**What is expected:** Your job with the data below: print everything from the line that holds "camera: 15 degrees left, 20 degrees down" down to the line that holds "(569, 200) = (658, 368): green", ends included, exactly, and nothing else.

**Given information:**
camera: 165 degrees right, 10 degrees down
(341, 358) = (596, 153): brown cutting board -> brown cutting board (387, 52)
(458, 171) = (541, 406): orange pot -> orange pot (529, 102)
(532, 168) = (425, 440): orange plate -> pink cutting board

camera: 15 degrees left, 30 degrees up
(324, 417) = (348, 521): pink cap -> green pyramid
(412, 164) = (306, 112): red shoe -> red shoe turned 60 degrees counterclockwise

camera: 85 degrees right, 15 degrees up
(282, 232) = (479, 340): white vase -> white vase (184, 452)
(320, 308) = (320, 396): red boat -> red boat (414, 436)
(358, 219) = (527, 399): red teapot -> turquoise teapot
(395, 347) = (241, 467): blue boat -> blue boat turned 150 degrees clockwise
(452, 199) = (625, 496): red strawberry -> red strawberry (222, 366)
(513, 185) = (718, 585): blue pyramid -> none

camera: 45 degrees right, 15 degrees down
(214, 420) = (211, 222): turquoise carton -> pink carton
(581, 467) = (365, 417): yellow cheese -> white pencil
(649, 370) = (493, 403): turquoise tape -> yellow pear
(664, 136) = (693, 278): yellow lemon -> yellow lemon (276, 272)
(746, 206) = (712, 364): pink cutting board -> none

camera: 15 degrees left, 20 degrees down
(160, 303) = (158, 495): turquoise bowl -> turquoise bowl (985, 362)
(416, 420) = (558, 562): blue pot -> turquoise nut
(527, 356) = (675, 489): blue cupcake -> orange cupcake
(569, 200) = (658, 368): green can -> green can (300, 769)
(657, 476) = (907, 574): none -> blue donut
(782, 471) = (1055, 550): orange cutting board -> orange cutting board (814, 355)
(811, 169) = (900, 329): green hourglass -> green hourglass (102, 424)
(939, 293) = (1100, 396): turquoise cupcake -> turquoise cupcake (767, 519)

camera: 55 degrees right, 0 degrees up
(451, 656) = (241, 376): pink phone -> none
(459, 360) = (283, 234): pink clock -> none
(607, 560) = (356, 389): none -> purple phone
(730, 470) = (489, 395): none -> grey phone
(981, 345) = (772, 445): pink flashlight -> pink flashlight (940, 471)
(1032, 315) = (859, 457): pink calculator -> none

**Exercise solution:**
camera: 15 degrees left, 20 degrees down
(160, 303) = (158, 495): turquoise bowl -> turquoise bowl (985, 362)
(416, 420) = (558, 562): blue pot -> turquoise nut
(527, 356) = (675, 489): blue cupcake -> orange cupcake
(569, 200) = (658, 368): green can -> green can (300, 769)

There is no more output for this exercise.